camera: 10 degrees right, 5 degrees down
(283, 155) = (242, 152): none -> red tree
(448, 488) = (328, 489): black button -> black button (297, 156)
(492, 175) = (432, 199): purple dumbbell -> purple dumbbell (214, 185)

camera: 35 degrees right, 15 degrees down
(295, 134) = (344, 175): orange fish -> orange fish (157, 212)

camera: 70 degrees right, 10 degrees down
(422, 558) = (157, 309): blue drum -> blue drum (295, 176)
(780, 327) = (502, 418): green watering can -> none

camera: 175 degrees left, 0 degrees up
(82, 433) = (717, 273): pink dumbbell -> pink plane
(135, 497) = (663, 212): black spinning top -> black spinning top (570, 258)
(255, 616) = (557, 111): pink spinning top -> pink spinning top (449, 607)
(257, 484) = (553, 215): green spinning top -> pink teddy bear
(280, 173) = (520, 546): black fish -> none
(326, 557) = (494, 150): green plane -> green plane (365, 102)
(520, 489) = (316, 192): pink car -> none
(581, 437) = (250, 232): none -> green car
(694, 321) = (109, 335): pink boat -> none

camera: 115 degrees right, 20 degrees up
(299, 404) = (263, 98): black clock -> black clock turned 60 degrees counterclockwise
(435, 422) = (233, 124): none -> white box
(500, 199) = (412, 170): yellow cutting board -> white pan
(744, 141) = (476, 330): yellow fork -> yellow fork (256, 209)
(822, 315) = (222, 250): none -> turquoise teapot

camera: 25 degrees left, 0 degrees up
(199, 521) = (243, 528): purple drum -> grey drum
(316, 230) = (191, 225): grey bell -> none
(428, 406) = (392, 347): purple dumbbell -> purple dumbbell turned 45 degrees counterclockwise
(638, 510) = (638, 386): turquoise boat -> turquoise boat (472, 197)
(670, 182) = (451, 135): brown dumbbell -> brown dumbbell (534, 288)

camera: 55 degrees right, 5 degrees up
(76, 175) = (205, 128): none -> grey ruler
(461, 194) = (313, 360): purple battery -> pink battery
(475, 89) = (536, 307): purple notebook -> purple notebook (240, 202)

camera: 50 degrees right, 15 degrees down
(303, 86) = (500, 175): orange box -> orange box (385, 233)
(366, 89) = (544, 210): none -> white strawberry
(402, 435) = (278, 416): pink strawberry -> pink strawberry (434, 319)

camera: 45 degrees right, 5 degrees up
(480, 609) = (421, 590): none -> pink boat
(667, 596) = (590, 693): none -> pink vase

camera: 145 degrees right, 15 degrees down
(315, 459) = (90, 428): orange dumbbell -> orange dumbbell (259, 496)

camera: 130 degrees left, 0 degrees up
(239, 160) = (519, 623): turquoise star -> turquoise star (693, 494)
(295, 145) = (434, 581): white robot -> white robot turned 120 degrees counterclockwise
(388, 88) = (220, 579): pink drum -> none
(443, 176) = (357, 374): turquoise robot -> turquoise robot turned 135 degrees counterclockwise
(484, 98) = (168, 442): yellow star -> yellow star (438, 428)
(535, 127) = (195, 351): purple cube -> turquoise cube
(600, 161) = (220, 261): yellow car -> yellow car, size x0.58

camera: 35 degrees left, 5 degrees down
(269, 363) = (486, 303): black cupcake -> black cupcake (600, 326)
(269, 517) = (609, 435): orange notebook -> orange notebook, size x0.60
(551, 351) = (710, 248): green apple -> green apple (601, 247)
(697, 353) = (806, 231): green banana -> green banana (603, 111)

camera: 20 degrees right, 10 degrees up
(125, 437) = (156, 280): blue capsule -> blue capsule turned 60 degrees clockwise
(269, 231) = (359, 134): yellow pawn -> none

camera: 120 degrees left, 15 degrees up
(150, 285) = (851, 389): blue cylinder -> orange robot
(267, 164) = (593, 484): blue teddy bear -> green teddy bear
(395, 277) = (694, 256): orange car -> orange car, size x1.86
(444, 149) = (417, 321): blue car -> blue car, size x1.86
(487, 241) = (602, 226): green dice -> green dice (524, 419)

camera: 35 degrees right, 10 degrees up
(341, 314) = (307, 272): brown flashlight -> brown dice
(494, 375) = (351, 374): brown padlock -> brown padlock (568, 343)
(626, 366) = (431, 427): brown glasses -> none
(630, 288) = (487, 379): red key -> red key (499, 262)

+ + + + + + +

*Assignment:*
When you reach the line holding "camera: 35 degrees left, 5 degrees down" in the records above, begin reproducing exactly, stop after the line holding "(697, 353) = (806, 231): green", and output nothing else.

*Task output:*
camera: 35 degrees left, 5 degrees down
(269, 363) = (486, 303): black cupcake -> black cupcake (600, 326)
(269, 517) = (609, 435): orange notebook -> orange notebook, size x0.60
(551, 351) = (710, 248): green apple -> green apple (601, 247)
(697, 353) = (806, 231): green banana -> green banana (603, 111)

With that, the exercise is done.